Count the lines below that contain the string "kern", treating uppercase and lowercase as different, and give only that number.

▶ **Data rows**
§ §

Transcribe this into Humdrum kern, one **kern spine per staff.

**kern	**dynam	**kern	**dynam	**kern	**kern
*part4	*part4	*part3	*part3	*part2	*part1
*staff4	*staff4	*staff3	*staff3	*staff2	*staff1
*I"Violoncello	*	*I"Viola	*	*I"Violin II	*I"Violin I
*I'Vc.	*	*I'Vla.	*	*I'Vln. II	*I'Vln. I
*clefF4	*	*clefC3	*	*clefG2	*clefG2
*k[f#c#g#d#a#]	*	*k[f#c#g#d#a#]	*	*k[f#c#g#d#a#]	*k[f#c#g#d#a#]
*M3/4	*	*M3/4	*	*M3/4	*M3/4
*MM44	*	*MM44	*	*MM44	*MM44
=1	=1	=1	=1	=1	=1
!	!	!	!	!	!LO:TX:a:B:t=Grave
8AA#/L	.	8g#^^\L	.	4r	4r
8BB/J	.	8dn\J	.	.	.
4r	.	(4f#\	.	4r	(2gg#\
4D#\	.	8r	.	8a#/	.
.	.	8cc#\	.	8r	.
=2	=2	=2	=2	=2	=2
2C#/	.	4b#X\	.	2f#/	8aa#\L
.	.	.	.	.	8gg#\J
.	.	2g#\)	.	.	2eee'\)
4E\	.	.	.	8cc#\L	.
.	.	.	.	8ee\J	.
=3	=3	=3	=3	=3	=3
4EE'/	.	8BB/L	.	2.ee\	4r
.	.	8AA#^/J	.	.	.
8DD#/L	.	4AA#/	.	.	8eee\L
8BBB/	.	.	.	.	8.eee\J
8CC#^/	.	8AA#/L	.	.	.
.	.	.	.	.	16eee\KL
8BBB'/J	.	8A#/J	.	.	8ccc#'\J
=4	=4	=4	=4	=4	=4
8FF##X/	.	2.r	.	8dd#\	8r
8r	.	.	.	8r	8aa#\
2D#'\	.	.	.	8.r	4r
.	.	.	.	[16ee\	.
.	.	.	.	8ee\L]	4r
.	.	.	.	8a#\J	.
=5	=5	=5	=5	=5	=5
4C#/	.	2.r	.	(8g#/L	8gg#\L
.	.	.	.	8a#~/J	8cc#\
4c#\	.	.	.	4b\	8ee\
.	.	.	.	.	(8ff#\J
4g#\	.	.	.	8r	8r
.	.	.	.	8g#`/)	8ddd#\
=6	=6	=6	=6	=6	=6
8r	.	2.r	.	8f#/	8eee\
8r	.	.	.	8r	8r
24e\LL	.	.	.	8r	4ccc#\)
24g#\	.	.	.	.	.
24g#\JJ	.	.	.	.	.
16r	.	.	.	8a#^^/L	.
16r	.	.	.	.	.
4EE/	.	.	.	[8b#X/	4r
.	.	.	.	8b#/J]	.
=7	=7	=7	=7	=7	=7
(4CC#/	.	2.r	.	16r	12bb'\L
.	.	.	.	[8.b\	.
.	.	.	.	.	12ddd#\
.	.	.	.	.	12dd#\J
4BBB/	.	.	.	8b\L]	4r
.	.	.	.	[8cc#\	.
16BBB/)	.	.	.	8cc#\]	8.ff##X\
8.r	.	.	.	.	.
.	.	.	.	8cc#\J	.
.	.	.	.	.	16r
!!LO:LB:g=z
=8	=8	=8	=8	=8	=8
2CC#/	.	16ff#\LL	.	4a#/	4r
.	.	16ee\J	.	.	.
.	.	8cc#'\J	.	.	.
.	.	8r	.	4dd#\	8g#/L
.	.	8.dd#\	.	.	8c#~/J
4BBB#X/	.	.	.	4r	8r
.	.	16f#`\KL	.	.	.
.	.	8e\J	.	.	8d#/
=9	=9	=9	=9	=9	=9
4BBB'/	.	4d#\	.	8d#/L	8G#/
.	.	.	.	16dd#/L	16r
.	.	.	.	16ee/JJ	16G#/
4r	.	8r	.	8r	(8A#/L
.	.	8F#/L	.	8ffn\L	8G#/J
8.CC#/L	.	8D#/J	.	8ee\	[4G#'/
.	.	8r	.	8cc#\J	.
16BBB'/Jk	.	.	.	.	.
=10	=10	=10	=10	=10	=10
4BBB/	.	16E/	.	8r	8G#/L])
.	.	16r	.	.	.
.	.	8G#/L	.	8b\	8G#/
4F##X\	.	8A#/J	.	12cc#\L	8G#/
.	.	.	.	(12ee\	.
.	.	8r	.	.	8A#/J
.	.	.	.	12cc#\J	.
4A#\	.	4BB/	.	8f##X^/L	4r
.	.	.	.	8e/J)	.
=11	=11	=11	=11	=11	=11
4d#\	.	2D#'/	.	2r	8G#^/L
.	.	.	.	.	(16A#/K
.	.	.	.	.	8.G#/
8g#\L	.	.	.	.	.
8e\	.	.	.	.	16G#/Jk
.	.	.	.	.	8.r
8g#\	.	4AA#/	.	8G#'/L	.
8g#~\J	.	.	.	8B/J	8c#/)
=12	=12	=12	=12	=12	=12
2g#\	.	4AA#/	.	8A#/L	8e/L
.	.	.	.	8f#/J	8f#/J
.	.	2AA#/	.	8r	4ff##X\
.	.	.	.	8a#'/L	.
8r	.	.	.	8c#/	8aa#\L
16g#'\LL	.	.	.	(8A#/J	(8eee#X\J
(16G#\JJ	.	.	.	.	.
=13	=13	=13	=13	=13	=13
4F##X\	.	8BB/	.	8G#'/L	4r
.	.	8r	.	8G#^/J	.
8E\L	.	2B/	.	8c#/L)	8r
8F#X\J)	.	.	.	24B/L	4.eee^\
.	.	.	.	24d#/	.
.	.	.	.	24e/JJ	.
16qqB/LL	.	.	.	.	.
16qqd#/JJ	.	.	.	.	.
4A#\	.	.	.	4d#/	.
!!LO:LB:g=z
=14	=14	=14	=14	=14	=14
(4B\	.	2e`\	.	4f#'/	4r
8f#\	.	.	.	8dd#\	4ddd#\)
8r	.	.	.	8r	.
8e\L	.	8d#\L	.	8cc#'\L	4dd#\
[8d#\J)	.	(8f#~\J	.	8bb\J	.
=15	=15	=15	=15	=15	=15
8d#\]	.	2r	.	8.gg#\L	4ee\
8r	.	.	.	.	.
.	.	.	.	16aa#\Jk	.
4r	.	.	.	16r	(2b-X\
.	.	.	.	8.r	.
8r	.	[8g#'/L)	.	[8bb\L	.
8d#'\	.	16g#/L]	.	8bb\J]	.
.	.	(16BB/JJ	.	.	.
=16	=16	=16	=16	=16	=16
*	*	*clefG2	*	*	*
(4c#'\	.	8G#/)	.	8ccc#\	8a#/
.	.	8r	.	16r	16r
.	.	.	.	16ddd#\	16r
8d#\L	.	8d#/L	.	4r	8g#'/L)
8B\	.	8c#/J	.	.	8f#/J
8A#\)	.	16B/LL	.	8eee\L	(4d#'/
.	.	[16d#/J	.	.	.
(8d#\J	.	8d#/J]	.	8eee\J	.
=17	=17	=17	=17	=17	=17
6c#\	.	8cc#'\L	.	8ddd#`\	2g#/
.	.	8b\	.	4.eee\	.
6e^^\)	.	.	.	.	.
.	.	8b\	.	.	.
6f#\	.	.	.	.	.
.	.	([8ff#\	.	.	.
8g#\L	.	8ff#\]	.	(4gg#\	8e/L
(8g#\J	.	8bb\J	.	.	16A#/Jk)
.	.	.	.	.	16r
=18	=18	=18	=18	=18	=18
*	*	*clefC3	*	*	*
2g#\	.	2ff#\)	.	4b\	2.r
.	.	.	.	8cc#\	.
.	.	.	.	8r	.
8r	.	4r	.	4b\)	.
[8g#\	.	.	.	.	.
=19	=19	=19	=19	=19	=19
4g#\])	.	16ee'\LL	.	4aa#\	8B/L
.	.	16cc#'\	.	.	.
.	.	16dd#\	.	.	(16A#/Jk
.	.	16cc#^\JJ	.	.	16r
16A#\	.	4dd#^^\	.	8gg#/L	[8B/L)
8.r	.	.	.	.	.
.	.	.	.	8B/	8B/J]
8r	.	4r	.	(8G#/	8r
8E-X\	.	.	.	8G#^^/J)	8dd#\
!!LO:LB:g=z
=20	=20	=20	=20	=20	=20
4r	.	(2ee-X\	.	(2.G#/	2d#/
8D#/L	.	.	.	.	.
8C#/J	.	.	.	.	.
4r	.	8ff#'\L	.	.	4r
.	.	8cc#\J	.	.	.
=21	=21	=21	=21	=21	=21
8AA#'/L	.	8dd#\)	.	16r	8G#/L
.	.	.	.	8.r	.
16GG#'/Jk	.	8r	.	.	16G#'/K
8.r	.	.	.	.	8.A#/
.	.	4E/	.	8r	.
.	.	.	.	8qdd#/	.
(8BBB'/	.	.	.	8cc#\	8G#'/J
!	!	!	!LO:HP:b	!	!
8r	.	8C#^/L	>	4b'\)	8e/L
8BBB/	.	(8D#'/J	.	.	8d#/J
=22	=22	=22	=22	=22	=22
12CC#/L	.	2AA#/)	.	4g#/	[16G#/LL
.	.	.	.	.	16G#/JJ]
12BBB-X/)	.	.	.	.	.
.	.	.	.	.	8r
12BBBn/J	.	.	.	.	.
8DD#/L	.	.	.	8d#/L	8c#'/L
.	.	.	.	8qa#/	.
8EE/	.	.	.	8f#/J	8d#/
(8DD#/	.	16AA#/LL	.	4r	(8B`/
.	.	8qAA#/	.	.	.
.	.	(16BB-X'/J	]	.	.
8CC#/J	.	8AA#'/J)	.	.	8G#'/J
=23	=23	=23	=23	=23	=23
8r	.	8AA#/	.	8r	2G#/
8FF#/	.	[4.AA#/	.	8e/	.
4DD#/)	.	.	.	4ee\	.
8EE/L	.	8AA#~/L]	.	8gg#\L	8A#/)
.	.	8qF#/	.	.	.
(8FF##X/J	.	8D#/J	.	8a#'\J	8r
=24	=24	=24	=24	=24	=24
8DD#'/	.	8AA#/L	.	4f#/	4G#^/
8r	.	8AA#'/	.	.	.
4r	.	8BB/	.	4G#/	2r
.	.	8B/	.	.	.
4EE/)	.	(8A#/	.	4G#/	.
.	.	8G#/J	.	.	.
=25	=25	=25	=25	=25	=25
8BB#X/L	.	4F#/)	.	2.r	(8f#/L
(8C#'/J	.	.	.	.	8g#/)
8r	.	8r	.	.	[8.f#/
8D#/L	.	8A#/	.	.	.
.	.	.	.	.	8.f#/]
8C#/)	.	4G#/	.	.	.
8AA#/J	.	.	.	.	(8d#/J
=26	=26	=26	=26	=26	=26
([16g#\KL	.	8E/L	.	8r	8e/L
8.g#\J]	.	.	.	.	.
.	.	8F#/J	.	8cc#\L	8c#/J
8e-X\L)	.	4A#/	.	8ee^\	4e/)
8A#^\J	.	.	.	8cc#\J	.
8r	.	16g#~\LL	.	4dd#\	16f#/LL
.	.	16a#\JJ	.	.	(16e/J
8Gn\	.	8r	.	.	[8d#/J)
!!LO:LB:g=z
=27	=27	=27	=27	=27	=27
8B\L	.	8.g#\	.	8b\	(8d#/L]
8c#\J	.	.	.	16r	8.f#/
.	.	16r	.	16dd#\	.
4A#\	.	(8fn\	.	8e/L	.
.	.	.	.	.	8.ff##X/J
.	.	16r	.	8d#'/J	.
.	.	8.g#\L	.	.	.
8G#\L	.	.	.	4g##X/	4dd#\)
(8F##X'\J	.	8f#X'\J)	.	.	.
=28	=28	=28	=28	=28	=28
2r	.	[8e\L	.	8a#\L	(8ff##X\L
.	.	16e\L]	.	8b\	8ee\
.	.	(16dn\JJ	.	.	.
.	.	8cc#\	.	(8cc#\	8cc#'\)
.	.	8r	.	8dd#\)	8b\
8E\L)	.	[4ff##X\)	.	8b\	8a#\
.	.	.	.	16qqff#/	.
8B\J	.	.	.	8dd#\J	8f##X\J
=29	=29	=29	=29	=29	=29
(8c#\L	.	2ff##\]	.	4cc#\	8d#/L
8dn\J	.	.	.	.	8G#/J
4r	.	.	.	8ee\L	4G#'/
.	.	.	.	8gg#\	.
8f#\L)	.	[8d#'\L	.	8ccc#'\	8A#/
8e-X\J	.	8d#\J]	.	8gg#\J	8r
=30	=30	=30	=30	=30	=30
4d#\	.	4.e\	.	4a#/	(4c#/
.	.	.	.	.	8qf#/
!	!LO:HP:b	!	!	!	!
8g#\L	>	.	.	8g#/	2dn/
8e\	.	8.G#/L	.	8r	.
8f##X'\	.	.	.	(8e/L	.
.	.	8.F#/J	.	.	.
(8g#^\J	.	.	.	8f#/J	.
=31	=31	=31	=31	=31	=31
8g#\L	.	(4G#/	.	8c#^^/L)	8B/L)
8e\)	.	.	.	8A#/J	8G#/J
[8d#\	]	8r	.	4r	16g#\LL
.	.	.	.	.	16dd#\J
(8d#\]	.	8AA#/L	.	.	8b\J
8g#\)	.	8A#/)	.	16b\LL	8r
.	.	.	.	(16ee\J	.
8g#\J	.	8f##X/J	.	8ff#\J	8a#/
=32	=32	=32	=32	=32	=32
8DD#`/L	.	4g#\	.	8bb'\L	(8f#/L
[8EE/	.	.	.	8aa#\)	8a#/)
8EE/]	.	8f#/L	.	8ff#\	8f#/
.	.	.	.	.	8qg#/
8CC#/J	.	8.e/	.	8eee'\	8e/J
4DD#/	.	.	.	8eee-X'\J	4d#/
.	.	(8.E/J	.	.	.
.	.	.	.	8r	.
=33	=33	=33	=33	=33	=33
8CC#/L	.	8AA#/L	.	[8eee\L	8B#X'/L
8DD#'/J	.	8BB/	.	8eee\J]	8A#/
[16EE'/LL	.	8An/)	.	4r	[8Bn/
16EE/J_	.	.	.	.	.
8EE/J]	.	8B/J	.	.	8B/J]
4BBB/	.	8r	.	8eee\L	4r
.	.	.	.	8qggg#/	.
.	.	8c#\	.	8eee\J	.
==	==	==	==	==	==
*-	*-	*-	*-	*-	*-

§ §

▶ **Solution for this problem**
2